>>>>

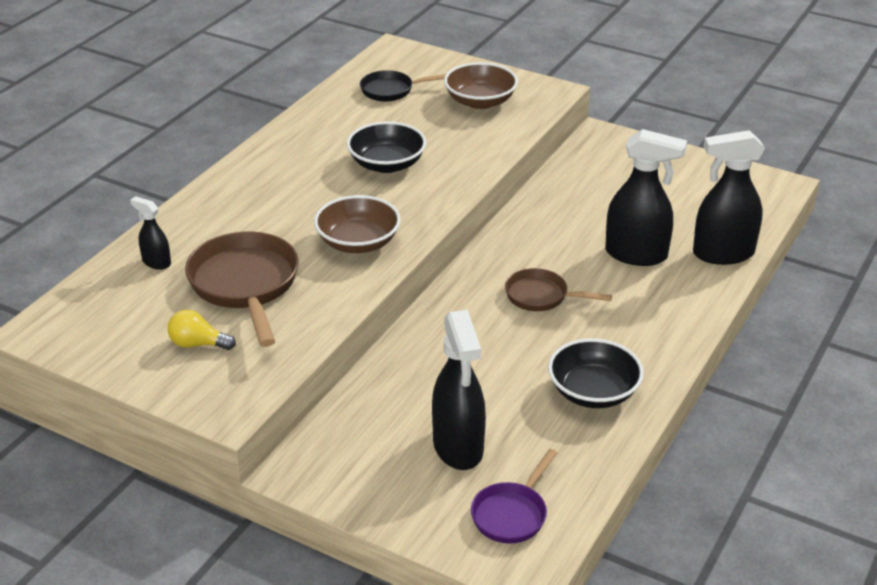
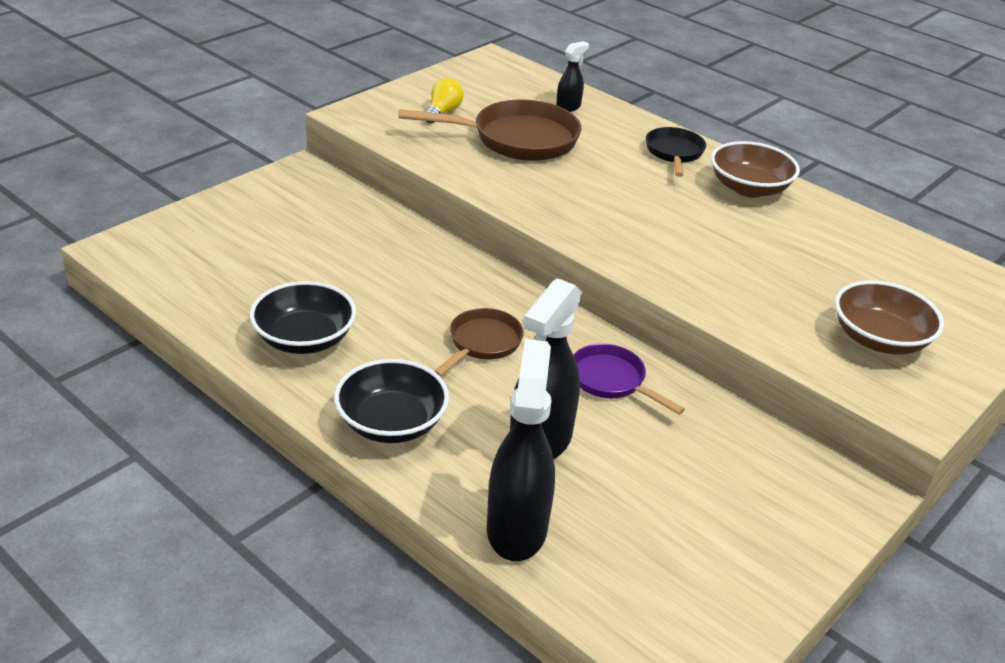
camera: 100 degrees right, 0 degrees up
(358, 242) = (566, 201): brown bowl -> brown bowl (749, 188)
(387, 164) = (720, 242): black bowl -> black bowl (391, 423)
(391, 90) = (904, 275): black pan -> black pan (674, 153)
(458, 447) = (280, 245): black spray bottle -> none
(512, 514) = (180, 255): purple pan -> purple pan (611, 381)

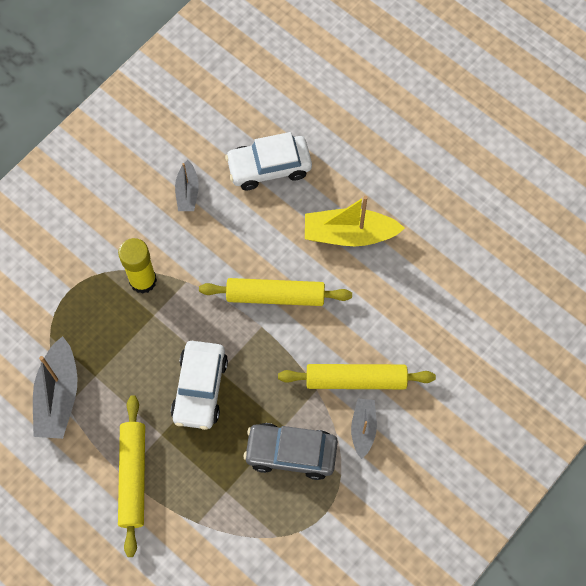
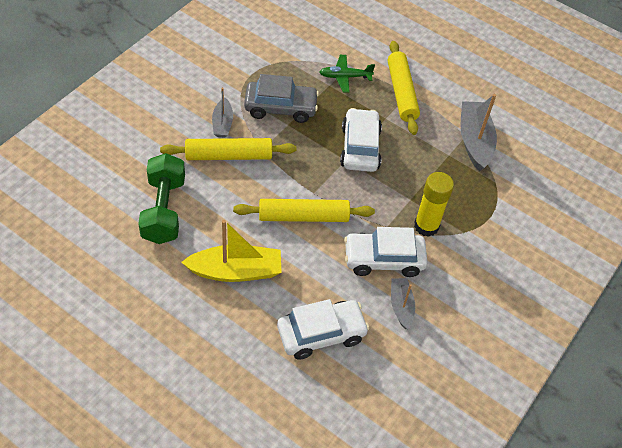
camera: 170 degrees right, 15 degrees down
(196, 242) = (383, 259): none -> white car
(203, 505) = (345, 77): none -> green plane
(426, 308) = (164, 210): none -> green dumbbell

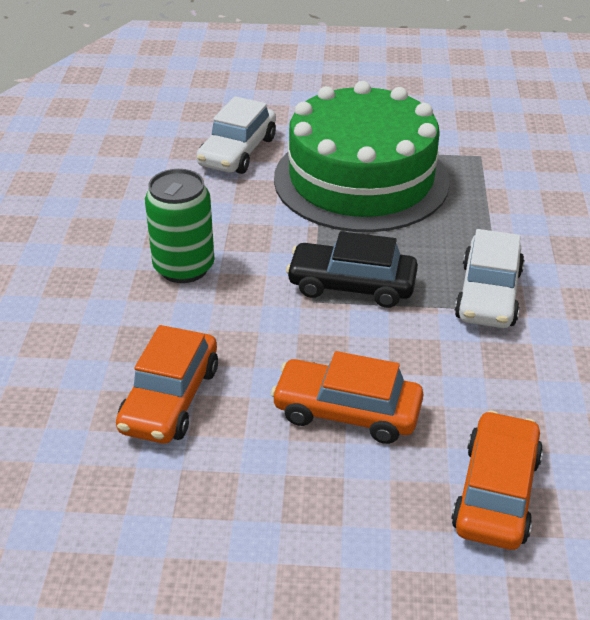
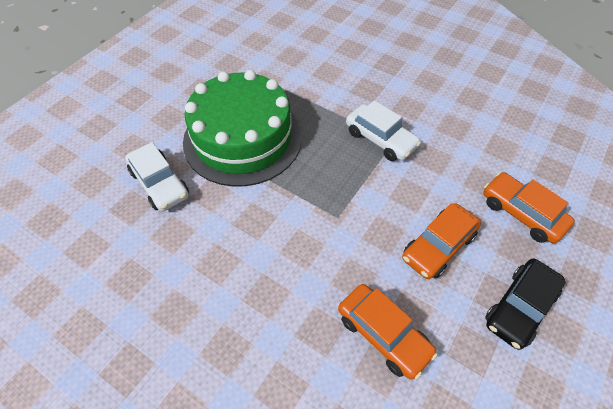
camera: 60 degrees left, 15 degrees up
(184, 267) = (260, 270): green can -> none
(351, 285) = (336, 192): black car -> black car (519, 307)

<<<<

--- The problem ---
Where a line above includes "right", copy that line.

--- Output of the exercise ---
camera: 100 degrees right, 0 degrees up
camera: 170 degrees right, 15 degrees down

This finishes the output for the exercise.